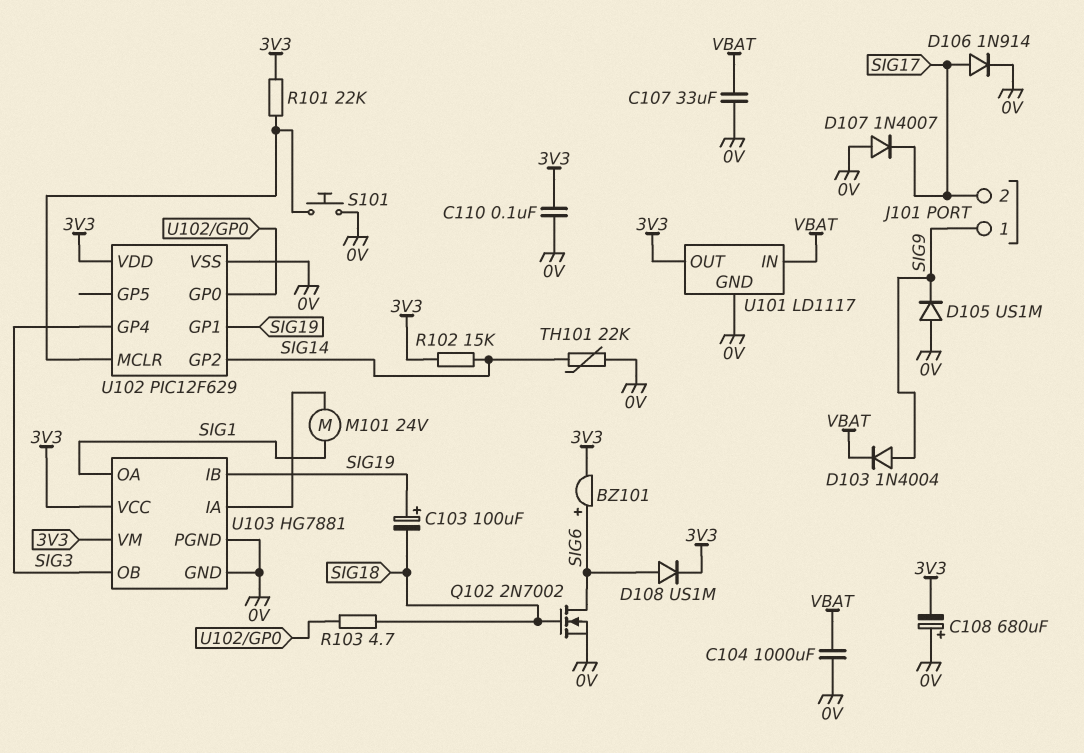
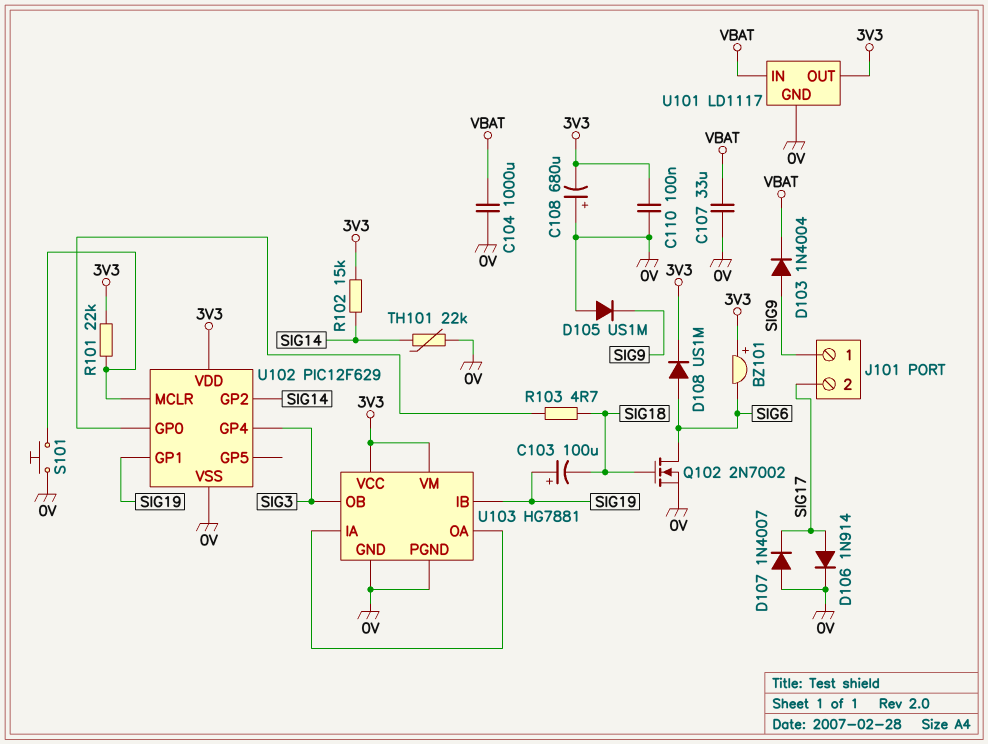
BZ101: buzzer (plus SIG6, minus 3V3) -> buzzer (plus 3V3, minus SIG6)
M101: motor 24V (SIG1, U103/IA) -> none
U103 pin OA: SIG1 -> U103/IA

...

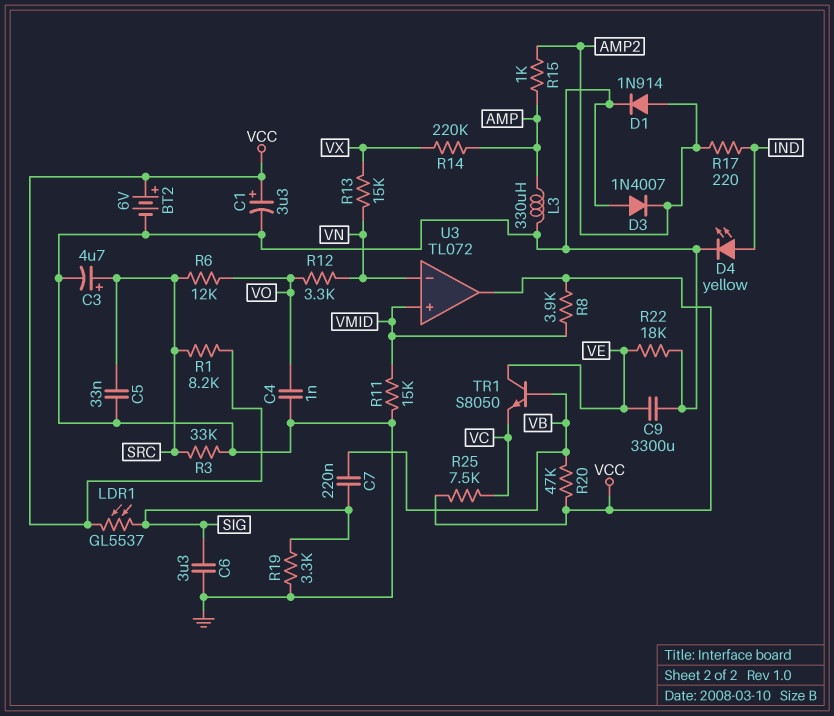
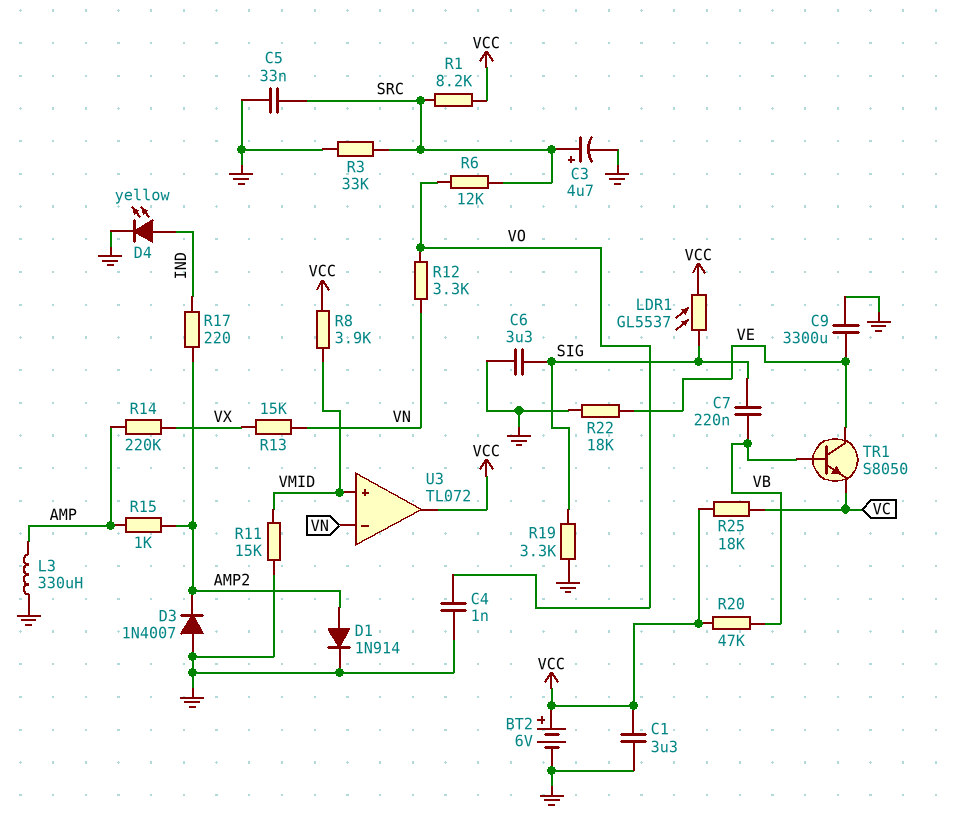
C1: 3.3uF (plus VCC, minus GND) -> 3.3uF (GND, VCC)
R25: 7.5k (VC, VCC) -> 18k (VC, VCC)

• **Your objective**
Within the entries, find all lines that contain "minus" and copy each one.

• **Output below**
BZ101: buzzer (plus SIG6, minus 3V3) -> buzzer (plus 3V3, minus SIG6)
C1: 3.3uF (plus VCC, minus GND) -> 3.3uF (GND, VCC)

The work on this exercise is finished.